--- START ---

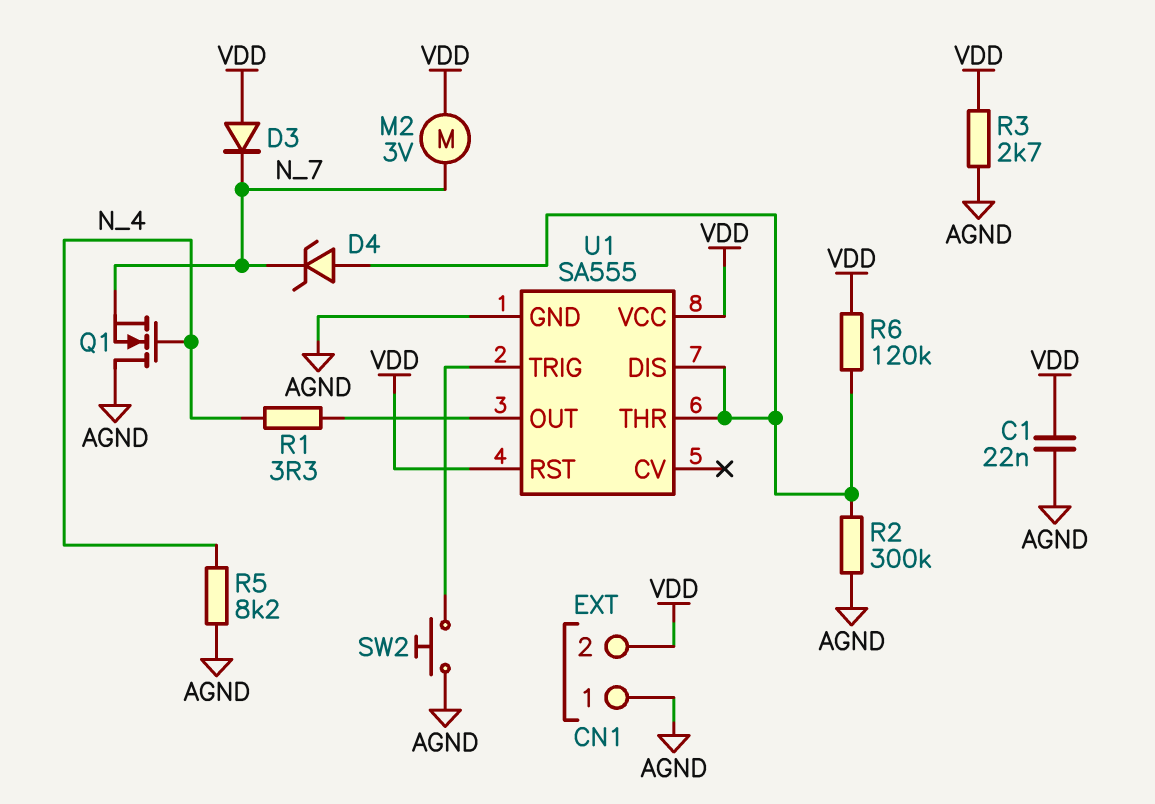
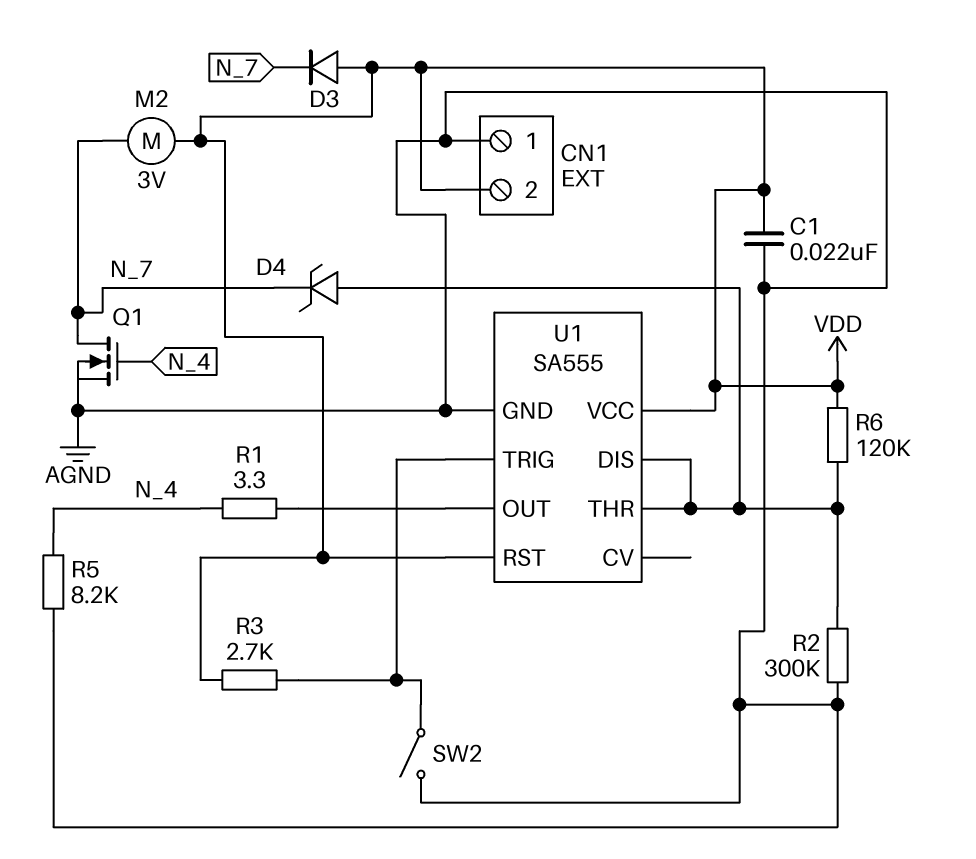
Q1: NMOS (G N_4, D AGND, S N_7) -> NMOS (G N_4, D N_7, S AGND)
R3: 2.7k (AGND, VDD) -> 2.7k (U1/TRIG, VDD)
SW2: button (AGND, U1/TRIG) -> switch (AGND, U1/TRIG)

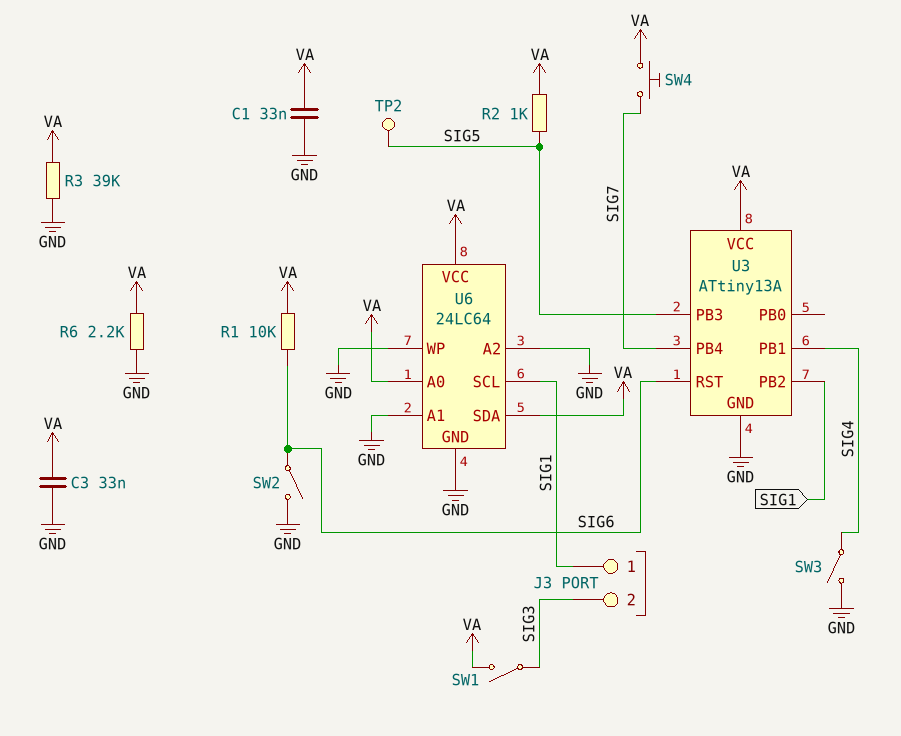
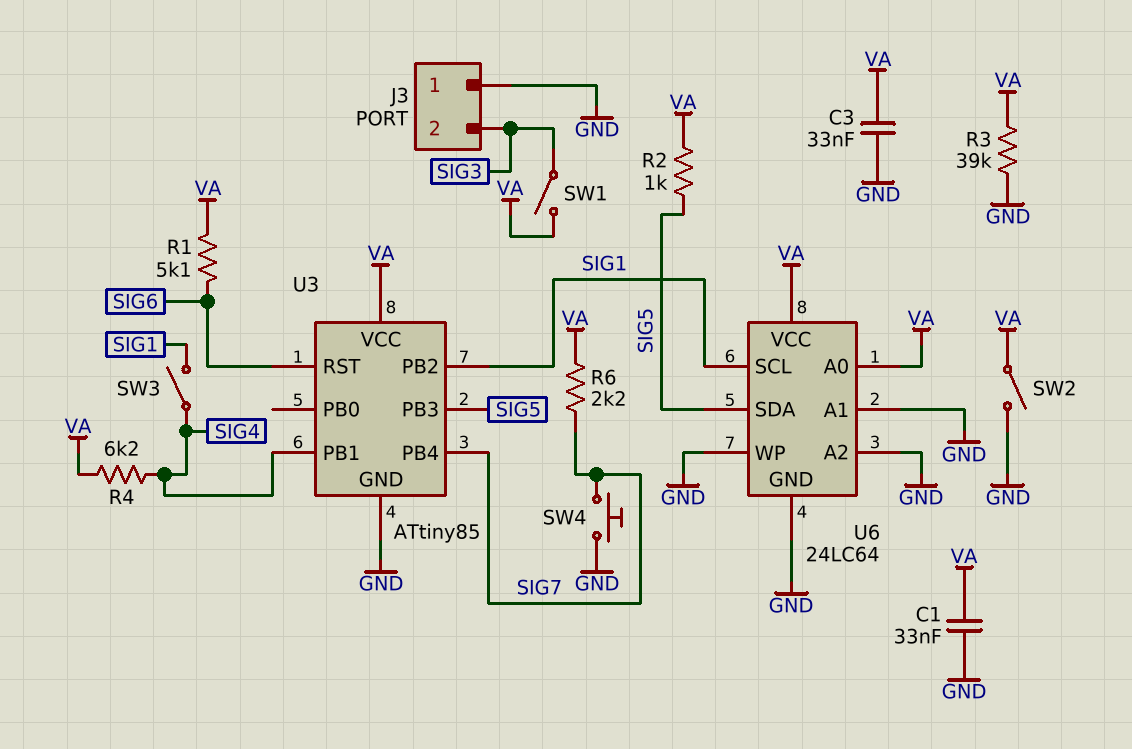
J3 pin 1: SIG1 -> GND
R1: 10k (SIG6, VA) -> 5.1k (SIG6, VA)
R4: none -> 6.2k (SIG4, VA)
R6: 2.2k (GND, VA) -> 2.2k (SIG7, VA)
SW2: switch (GND, SIG6) -> switch (GND, VA)
SW3: switch (GND, SIG4) -> switch (SIG1, SIG4)
SW4: button (SIG7, VA) -> button (GND, SIG7)
TP2: test point (SIG5) -> none
U3: ATtiny13A -> ATtiny85
U6 pin SDA: VA -> SIG5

--- END ---

Every line above that includes the word "TRIG" must appear in the answer.

R3: 2.7k (AGND, VDD) -> 2.7k (U1/TRIG, VDD)
SW2: button (AGND, U1/TRIG) -> switch (AGND, U1/TRIG)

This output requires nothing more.